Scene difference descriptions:

--- START ---

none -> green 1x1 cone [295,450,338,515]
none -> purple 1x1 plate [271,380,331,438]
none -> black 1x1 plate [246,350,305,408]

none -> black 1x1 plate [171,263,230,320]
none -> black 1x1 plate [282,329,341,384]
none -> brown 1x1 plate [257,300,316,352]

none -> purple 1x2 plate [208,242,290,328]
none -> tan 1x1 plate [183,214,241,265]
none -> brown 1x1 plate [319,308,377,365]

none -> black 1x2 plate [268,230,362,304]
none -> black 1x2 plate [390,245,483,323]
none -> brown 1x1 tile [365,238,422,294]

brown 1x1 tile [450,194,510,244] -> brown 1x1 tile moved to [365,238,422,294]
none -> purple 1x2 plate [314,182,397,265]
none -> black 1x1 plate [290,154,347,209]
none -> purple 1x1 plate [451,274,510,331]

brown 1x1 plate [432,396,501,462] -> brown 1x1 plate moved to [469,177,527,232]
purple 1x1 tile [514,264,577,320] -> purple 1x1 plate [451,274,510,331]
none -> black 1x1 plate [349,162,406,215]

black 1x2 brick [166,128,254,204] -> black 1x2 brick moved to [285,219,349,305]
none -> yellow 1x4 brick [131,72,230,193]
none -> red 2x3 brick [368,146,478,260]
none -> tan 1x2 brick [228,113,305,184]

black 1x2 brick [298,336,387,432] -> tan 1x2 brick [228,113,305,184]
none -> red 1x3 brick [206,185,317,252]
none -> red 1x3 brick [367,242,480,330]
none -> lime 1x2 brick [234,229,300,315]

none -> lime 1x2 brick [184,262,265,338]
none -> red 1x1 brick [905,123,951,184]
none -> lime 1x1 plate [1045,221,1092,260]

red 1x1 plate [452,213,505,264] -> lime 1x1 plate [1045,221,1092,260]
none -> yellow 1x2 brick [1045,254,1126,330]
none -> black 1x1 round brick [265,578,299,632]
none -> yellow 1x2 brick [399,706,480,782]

--- END ---

- Task to carry out:
In the records above, return precisely the line containing "none -> lime 1x1 plate [1045,221,1092,260]" and each line that comes after it, up to the final one.

- Exercise result:
none -> lime 1x1 plate [1045,221,1092,260]

red 1x1 plate [452,213,505,264] -> lime 1x1 plate [1045,221,1092,260]
none -> yellow 1x2 brick [1045,254,1126,330]
none -> black 1x1 round brick [265,578,299,632]
none -> yellow 1x2 brick [399,706,480,782]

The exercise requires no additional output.